• About this task
Copy out, exactly and with nothing else, the stretch of lines that starts at the line containing "change=removed; old=lampe [jaune]" and finishes at the end of the data.

• Given data

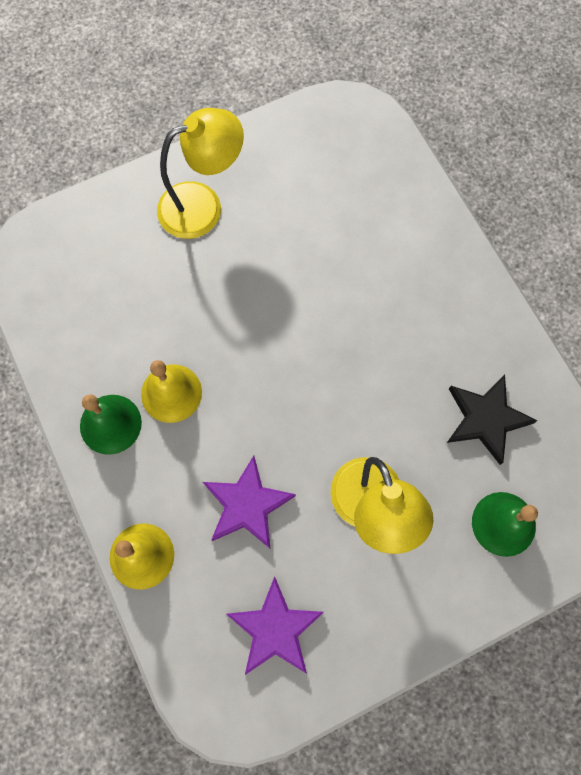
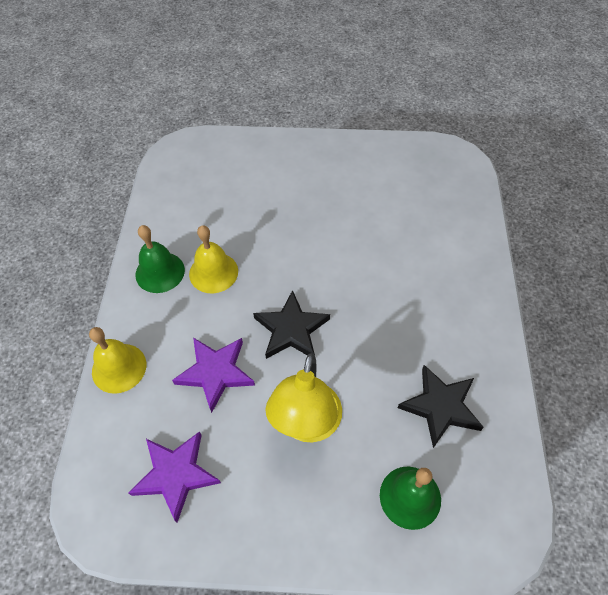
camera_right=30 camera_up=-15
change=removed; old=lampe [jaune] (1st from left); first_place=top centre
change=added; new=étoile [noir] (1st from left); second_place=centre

• Solution for this exercise
change=removed; old=lampe [jaune] (1st from left); first_place=top centre
change=added; new=étoile [noir] (1st from left); second_place=centre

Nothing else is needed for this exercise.